■ PROBLEM DETAILS: The reply is to be the lines from the one with "(856, 560) = (227, 143): yellow" through the last line of the records below, each retyped exactly, with pictures left out.

■ TASK INPUTS:
##########
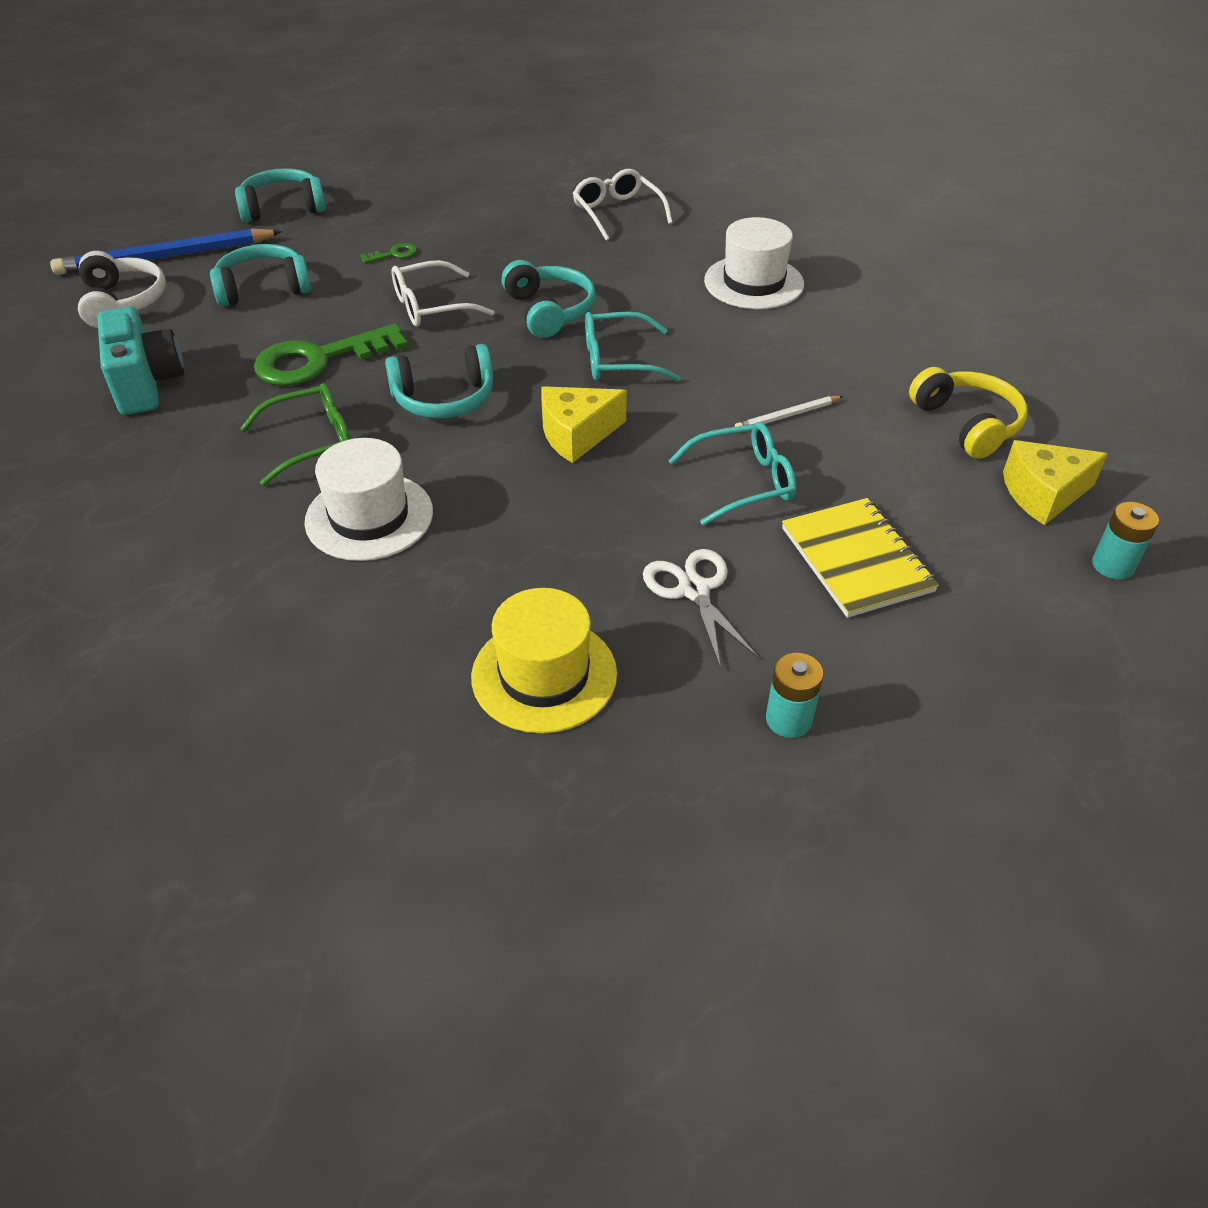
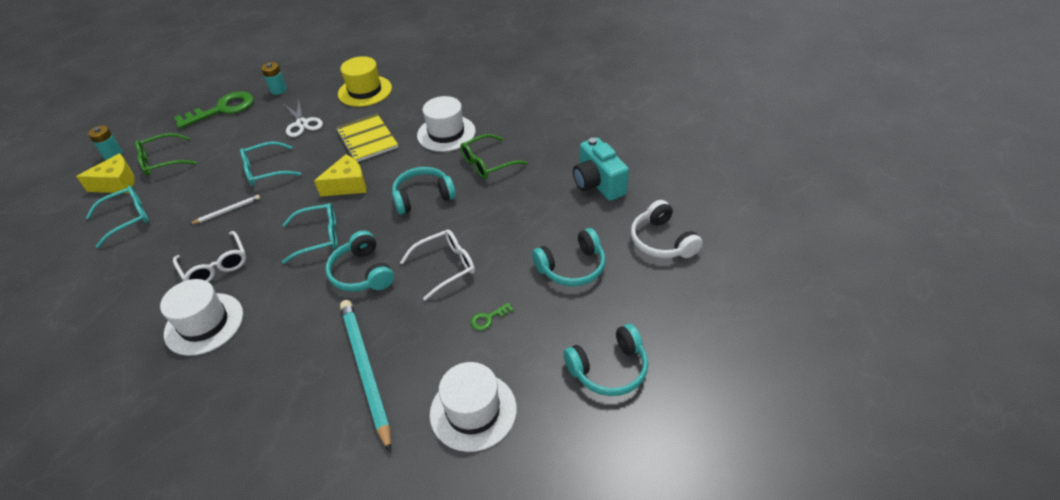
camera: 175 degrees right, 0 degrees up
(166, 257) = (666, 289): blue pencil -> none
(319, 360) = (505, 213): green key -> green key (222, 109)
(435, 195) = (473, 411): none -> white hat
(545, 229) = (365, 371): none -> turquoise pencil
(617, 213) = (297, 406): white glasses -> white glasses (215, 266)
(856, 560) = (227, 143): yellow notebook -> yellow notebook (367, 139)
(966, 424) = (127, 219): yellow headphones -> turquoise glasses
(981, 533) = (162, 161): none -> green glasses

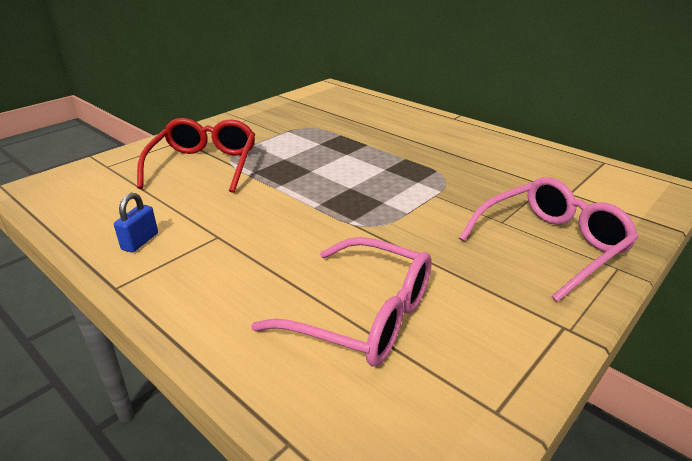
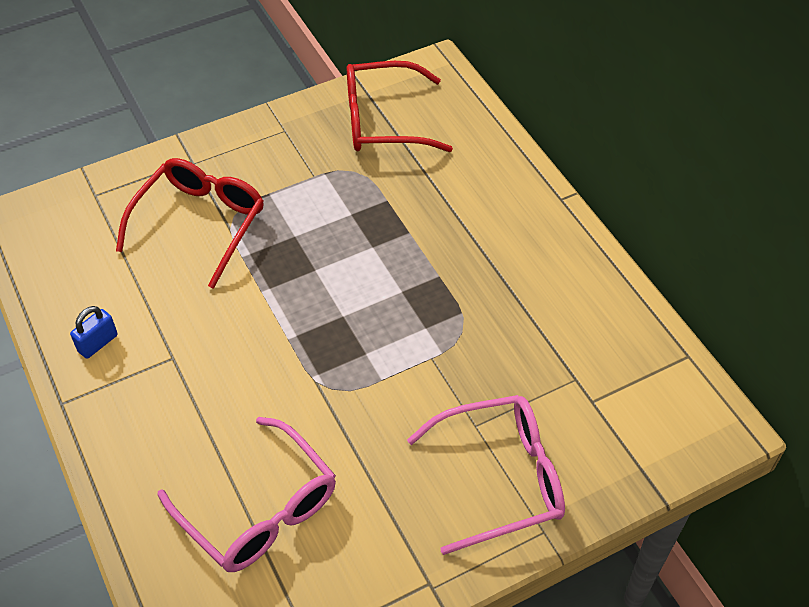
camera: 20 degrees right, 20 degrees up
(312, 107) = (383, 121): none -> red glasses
##########
■ WRITTEN RESPONSE:
(856, 560) = (227, 143): yellow notebook -> yellow notebook (367, 139)
(966, 424) = (127, 219): yellow headphones -> turquoise glasses
(981, 533) = (162, 161): none -> green glasses

camera: 20 degrees right, 20 degrees up
(312, 107) = (383, 121): none -> red glasses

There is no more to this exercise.